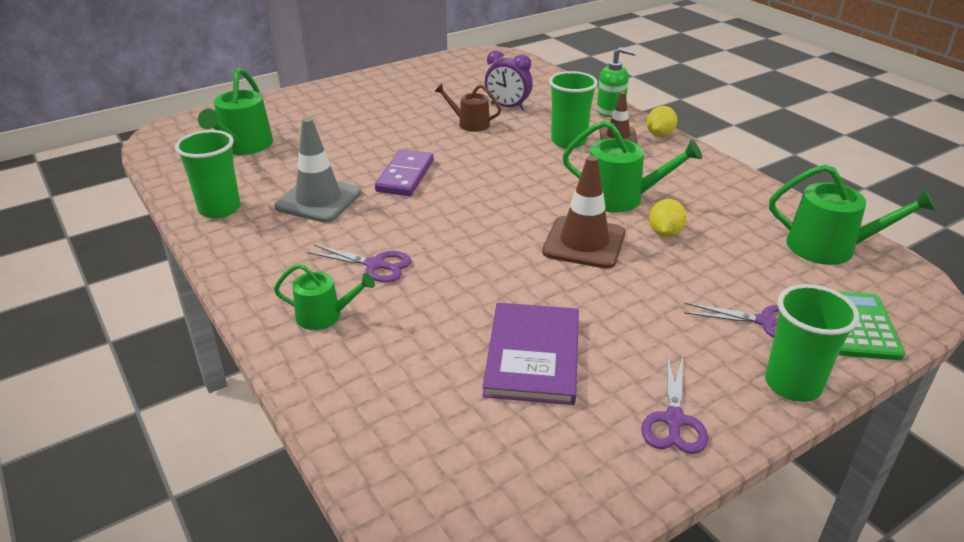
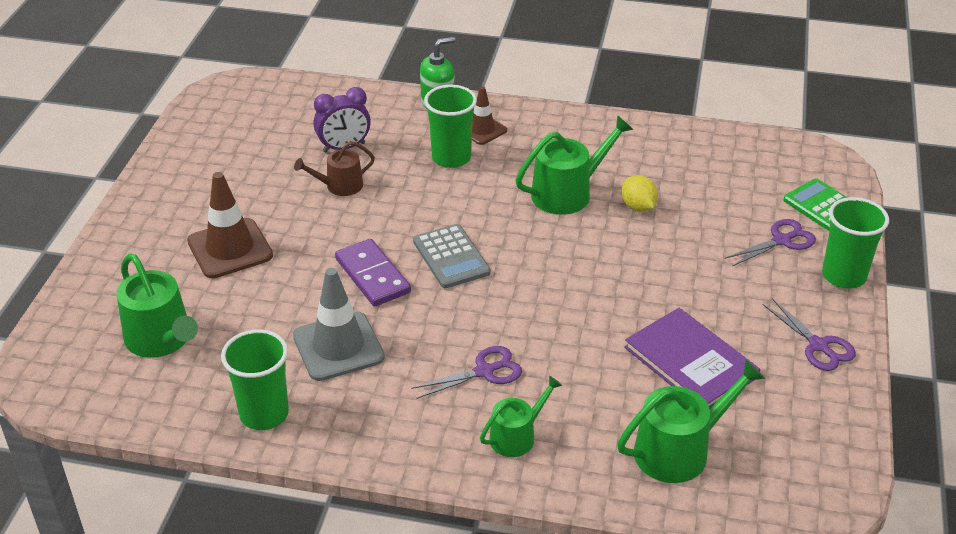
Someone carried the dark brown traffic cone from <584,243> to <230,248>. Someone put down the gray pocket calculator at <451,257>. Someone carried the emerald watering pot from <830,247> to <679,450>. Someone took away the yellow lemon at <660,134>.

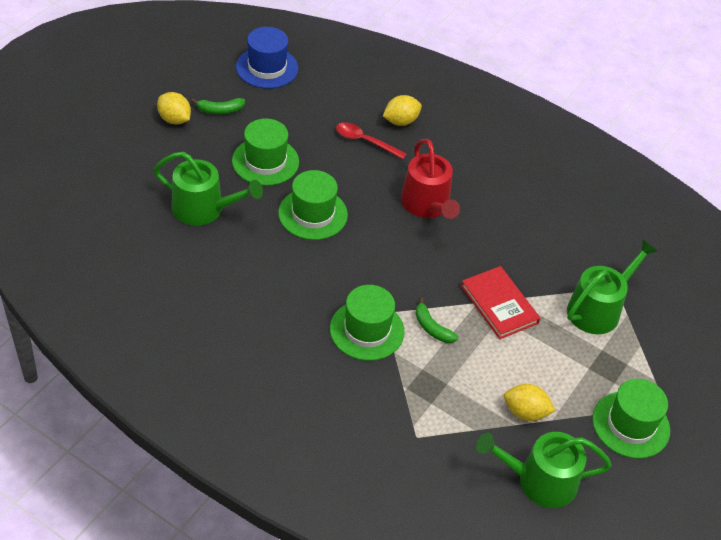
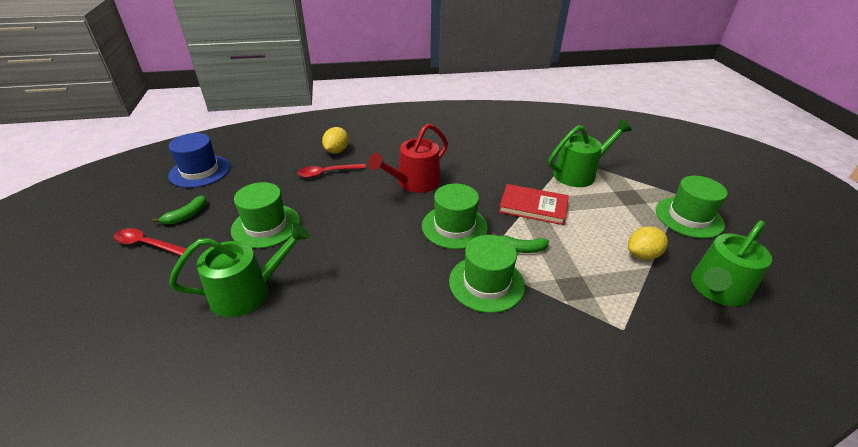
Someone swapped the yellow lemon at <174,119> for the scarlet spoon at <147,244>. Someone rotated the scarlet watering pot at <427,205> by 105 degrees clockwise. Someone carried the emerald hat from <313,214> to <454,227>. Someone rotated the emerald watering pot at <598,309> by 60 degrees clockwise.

----

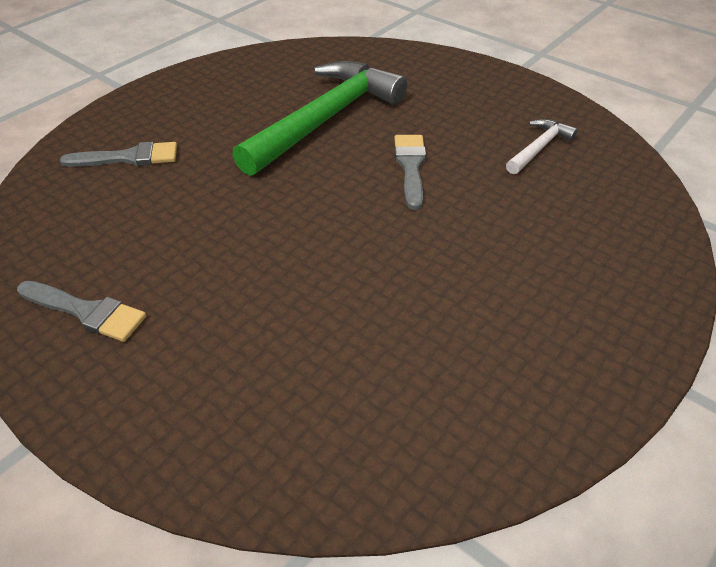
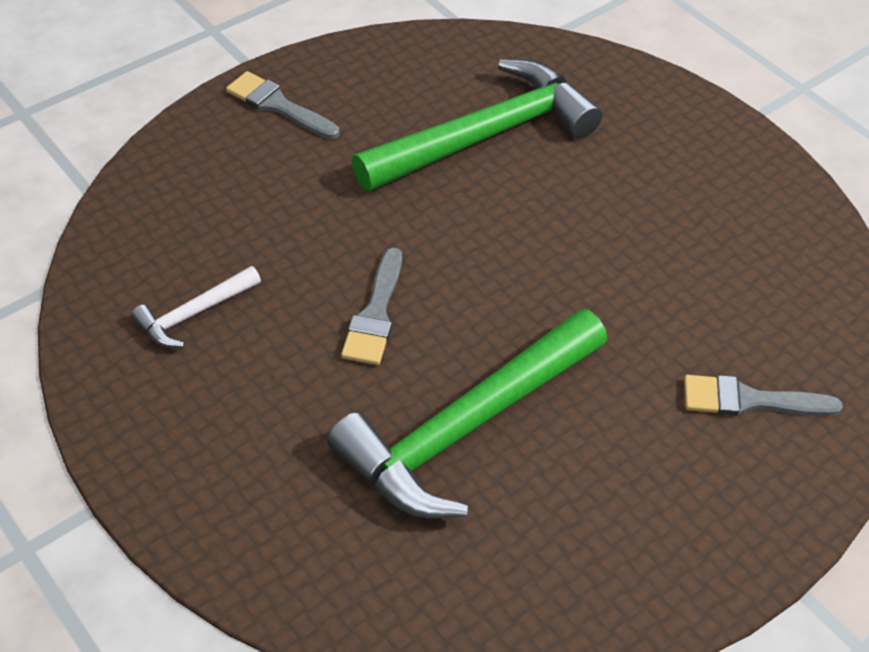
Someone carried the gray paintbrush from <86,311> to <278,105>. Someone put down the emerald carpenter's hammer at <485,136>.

----

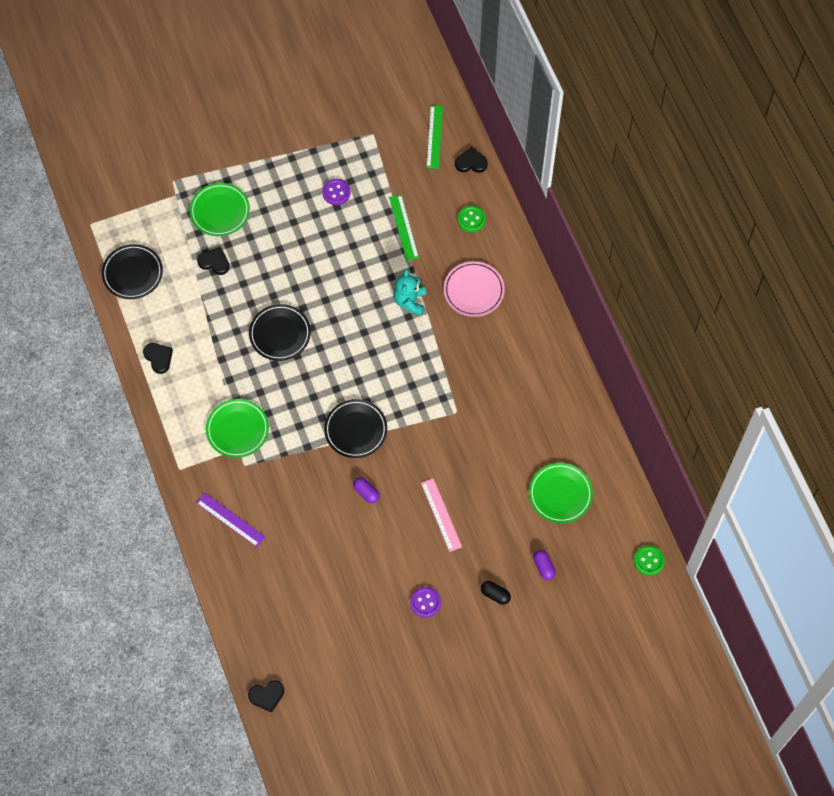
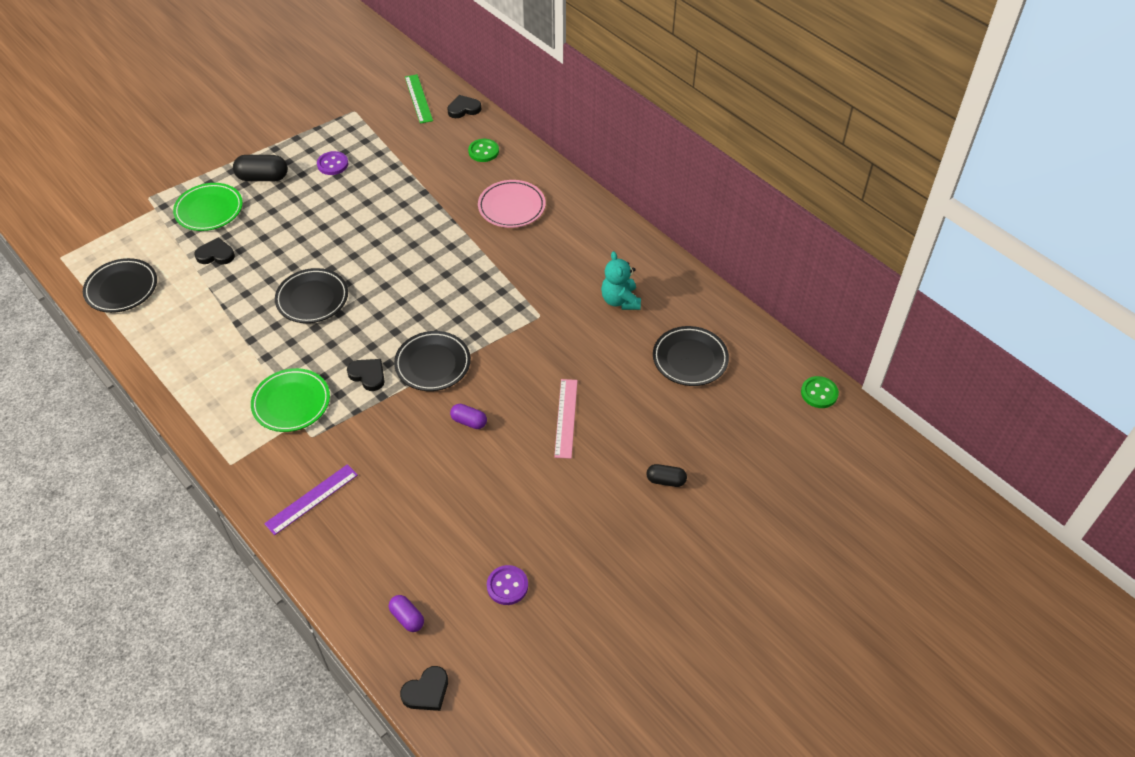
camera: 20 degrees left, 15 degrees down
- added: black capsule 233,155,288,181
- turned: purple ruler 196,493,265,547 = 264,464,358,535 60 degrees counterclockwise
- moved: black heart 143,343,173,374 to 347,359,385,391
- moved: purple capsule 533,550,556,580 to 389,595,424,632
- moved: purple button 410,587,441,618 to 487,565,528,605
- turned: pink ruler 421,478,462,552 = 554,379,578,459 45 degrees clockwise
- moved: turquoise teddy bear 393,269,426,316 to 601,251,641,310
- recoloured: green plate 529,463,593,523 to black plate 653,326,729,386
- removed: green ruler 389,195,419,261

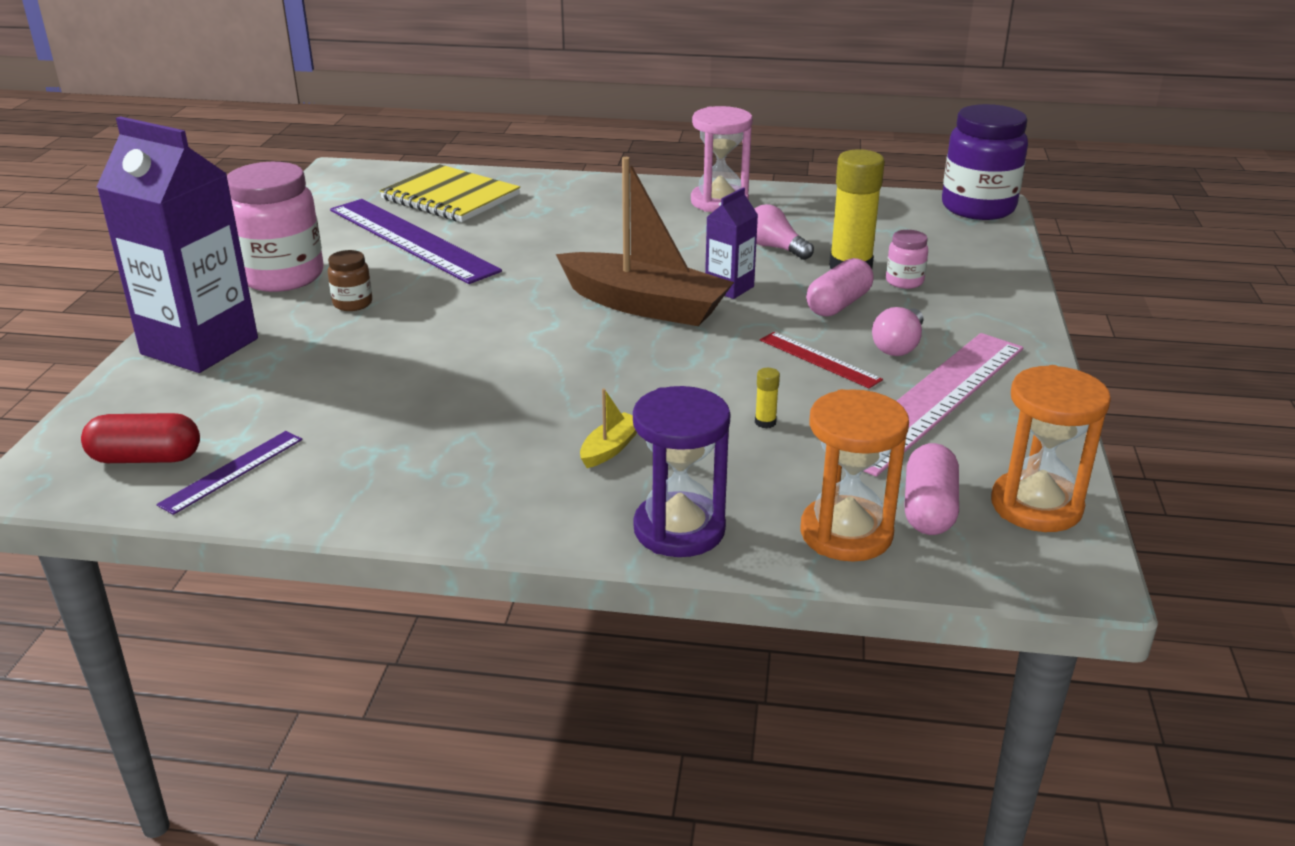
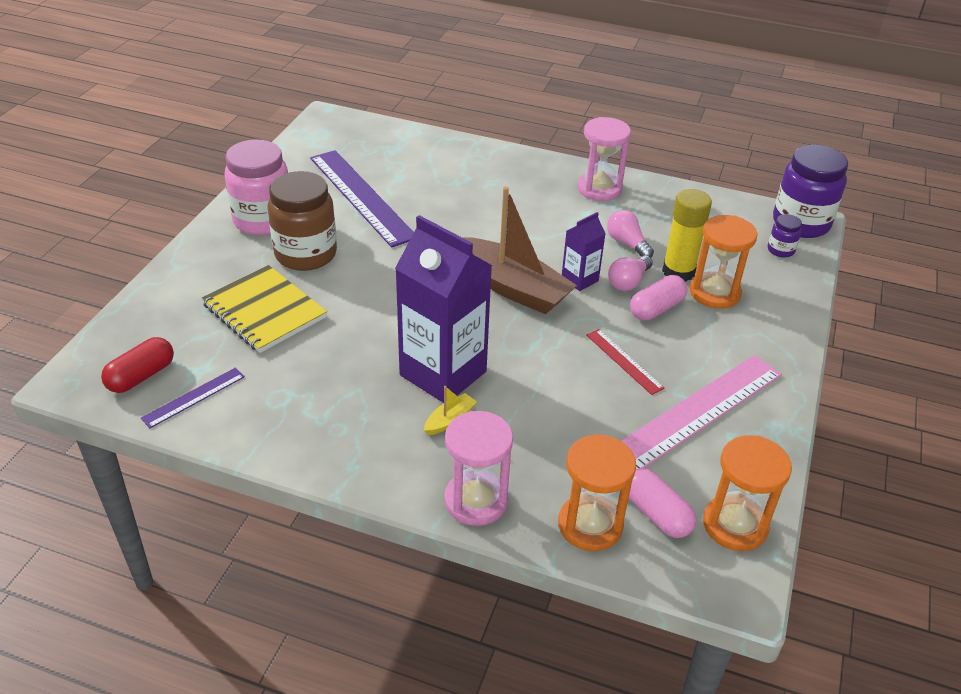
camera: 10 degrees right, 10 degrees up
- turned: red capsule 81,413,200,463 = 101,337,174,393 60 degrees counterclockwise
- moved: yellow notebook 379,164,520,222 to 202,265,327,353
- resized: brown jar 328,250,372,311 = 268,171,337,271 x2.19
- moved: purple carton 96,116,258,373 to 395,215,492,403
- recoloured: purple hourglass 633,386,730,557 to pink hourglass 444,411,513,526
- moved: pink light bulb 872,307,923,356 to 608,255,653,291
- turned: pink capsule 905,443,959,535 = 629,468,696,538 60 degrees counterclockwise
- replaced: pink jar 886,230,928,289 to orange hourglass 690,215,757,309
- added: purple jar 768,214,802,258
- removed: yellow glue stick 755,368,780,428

----

▸ **THE TASK**: Print the lines above from the one with "camera: 20 degrees left, 15 degrees down" through the one with "- turned: pink ruler", both included, exactly as written and nothing more.

▸ **EXPECTED ANSWER**:
camera: 20 degrees left, 15 degrees down
- added: black capsule 233,155,288,181
- turned: purple ruler 196,493,265,547 = 264,464,358,535 60 degrees counterclockwise
- moved: black heart 143,343,173,374 to 347,359,385,391
- moved: purple capsule 533,550,556,580 to 389,595,424,632
- moved: purple button 410,587,441,618 to 487,565,528,605
- turned: pink ruler 421,478,462,552 = 554,379,578,459 45 degrees clockwise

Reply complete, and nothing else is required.